**Task instructions:**
Beneath this instruction is a listing; print exactly the lines in it starting at the line that contains "red triangle: (91, 175) -> (76, 149), moved" and going through the line that contains "gray cross: (38, 218) -> (37, 182), moved".

**Records to use:**

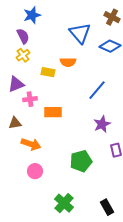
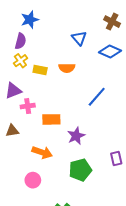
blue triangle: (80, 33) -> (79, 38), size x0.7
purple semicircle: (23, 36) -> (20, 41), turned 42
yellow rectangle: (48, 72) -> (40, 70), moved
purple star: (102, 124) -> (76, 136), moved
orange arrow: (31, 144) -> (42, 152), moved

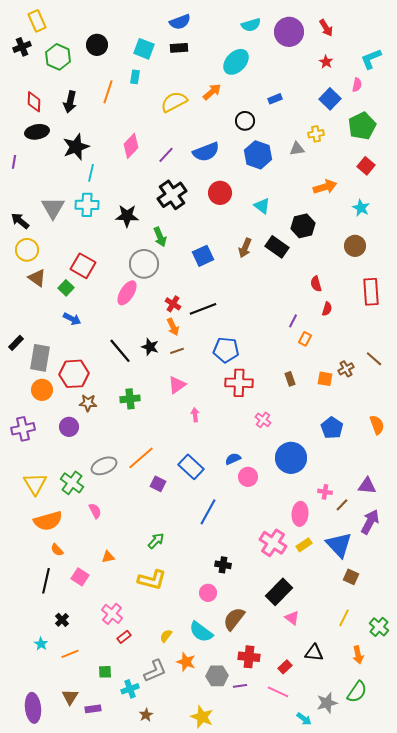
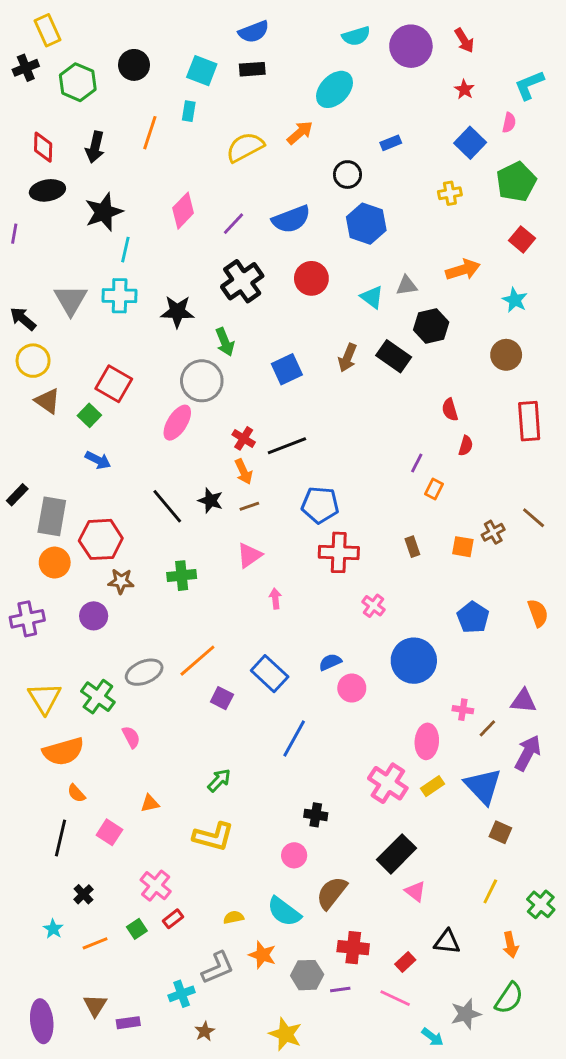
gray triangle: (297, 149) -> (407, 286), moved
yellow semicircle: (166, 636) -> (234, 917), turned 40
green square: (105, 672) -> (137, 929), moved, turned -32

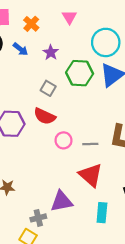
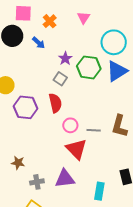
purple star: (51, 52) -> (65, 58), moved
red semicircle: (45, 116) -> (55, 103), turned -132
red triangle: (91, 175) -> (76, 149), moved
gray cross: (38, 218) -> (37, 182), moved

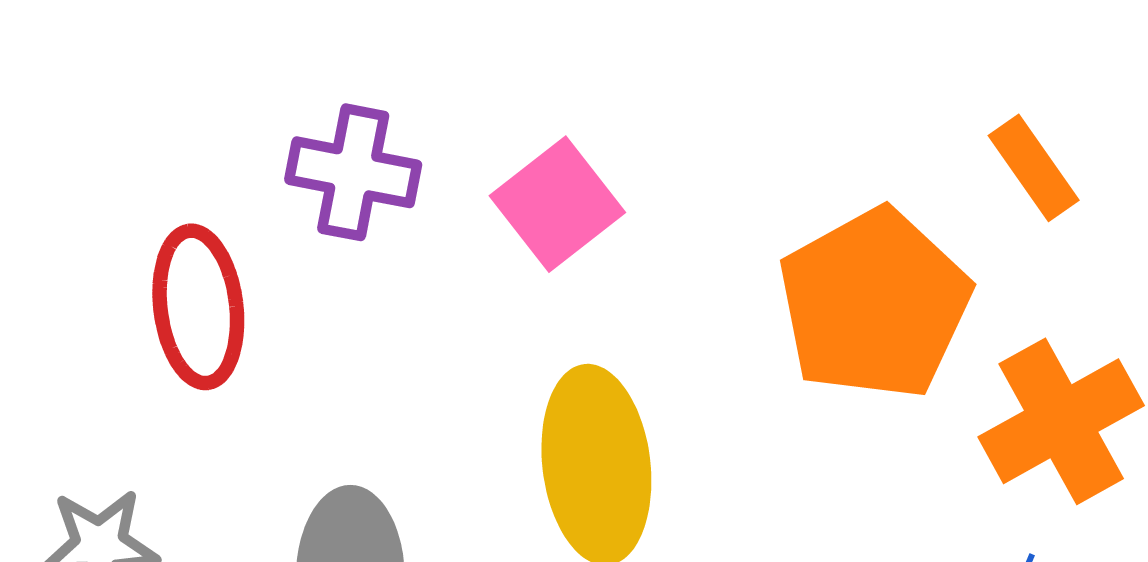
* * *
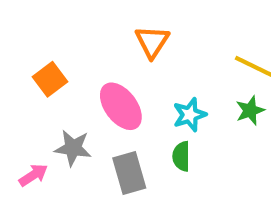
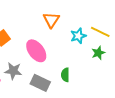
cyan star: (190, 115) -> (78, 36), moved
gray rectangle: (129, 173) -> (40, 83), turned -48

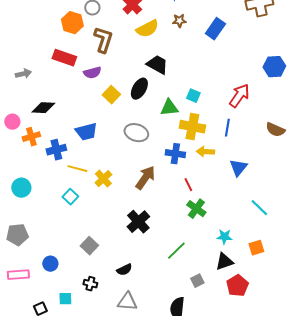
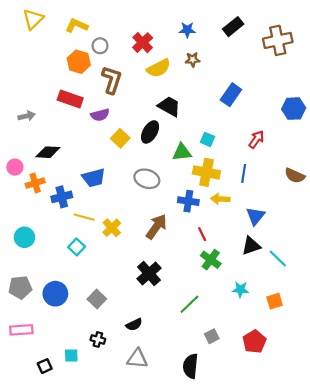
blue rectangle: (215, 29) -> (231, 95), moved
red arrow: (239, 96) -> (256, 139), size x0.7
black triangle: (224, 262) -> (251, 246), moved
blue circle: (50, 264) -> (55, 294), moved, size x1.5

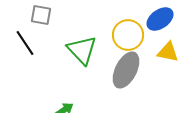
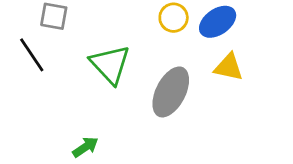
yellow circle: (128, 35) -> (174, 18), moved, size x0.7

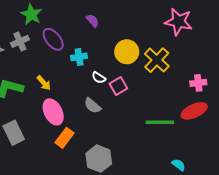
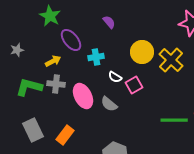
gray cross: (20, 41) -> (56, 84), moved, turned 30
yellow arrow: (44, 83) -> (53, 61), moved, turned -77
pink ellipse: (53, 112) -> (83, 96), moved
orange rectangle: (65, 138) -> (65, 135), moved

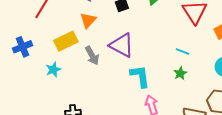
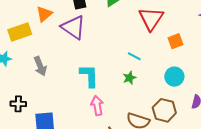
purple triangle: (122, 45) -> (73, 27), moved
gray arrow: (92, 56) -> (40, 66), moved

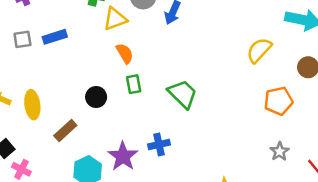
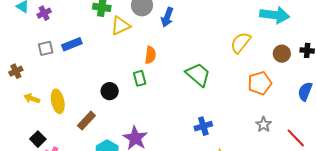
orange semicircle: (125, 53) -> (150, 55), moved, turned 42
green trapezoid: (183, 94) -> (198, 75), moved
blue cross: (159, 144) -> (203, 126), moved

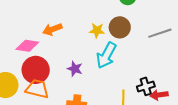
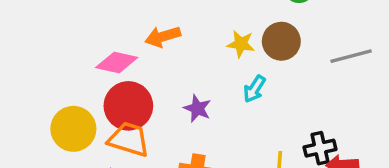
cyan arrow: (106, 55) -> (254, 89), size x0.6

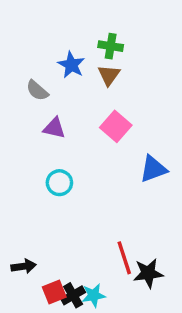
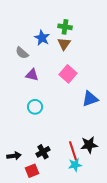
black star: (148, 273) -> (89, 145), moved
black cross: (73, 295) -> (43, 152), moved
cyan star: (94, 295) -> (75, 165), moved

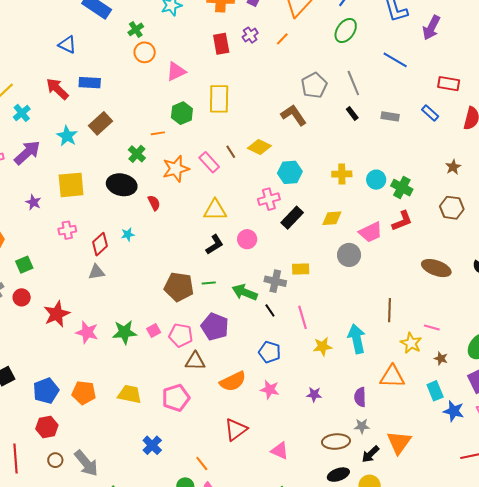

**Output of the exercise:**
red triangle: (91, 175) -> (76, 149), moved
gray cross: (38, 218) -> (37, 182), moved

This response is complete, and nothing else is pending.